* **About this task**
For the word "zielony", count the lines of the records that hold it, and give only that number.
(Supplied material)
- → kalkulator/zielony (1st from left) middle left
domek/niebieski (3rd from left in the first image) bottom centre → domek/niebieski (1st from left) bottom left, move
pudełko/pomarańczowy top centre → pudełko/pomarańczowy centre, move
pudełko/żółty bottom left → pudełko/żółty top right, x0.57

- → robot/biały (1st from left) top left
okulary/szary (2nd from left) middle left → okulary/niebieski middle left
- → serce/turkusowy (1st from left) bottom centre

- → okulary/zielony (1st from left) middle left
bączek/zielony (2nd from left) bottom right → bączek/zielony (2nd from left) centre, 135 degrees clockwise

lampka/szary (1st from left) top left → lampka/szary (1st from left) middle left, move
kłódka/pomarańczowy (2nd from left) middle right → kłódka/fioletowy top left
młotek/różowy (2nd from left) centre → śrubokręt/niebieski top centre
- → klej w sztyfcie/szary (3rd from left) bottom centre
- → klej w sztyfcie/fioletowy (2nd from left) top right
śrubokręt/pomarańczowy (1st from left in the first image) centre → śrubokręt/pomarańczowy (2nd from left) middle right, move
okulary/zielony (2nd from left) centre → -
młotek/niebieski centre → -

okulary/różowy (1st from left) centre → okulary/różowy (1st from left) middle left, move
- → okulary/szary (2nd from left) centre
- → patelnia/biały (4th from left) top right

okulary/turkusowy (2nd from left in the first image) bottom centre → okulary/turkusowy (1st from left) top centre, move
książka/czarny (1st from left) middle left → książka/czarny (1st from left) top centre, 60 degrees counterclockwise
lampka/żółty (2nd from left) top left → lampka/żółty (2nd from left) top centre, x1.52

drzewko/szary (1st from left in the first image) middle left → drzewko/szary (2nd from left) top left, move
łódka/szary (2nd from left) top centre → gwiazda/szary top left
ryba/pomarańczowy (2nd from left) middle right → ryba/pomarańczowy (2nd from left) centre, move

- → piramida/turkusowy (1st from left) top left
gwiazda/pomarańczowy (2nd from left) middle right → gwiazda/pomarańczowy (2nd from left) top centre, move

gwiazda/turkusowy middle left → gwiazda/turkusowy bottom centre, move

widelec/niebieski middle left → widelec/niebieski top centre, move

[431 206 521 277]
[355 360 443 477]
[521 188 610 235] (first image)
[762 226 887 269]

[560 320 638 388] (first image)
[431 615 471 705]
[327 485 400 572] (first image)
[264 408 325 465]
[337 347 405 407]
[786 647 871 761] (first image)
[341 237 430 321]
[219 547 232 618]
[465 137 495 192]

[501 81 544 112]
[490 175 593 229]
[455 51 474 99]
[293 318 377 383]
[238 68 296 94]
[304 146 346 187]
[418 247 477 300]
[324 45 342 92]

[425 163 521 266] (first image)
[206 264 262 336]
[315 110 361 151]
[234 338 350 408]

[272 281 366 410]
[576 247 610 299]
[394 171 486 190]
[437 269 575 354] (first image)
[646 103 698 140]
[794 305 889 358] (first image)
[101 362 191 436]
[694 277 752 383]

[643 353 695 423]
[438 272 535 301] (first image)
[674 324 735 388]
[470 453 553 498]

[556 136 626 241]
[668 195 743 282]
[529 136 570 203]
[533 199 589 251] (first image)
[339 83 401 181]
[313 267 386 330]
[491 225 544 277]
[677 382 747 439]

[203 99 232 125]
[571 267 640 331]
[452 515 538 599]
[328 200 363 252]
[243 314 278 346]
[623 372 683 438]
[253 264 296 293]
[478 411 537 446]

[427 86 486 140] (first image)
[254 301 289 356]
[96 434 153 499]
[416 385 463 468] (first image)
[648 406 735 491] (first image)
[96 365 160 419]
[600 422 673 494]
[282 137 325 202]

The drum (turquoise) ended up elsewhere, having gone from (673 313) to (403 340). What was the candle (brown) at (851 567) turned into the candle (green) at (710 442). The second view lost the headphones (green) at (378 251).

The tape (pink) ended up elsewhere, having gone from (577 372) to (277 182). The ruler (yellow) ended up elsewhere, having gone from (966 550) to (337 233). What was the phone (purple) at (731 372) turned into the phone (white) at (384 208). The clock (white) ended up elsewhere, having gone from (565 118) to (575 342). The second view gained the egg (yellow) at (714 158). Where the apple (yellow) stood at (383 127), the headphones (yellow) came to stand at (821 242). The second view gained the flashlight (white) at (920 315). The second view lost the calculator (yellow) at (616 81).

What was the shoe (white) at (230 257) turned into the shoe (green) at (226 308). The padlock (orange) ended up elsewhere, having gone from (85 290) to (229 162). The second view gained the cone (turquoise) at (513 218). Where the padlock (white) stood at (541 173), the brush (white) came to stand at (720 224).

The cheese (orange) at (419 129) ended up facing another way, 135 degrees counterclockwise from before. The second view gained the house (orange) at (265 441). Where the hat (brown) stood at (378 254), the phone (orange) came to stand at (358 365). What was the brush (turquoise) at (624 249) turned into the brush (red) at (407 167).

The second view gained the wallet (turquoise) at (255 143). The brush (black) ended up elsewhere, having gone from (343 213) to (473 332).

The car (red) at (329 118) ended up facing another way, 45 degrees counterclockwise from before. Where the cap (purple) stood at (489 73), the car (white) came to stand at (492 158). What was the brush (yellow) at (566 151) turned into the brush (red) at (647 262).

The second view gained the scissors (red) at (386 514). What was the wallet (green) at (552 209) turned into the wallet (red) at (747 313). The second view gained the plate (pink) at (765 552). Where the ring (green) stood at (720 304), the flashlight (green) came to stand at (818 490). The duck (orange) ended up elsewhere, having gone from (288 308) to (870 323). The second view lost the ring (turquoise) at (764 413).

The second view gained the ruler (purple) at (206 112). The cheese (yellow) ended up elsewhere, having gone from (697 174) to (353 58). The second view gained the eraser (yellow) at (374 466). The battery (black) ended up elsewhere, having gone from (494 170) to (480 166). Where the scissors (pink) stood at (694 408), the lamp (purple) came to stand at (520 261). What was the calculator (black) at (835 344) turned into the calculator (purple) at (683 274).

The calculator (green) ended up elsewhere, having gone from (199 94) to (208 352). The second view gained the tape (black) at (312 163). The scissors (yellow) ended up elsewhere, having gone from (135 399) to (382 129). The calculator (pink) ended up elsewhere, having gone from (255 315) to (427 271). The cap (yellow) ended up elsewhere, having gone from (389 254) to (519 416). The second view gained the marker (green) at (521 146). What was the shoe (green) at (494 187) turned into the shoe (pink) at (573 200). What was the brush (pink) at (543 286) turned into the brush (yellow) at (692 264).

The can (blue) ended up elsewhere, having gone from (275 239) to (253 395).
(End Supplied material)
* **Answer section**
4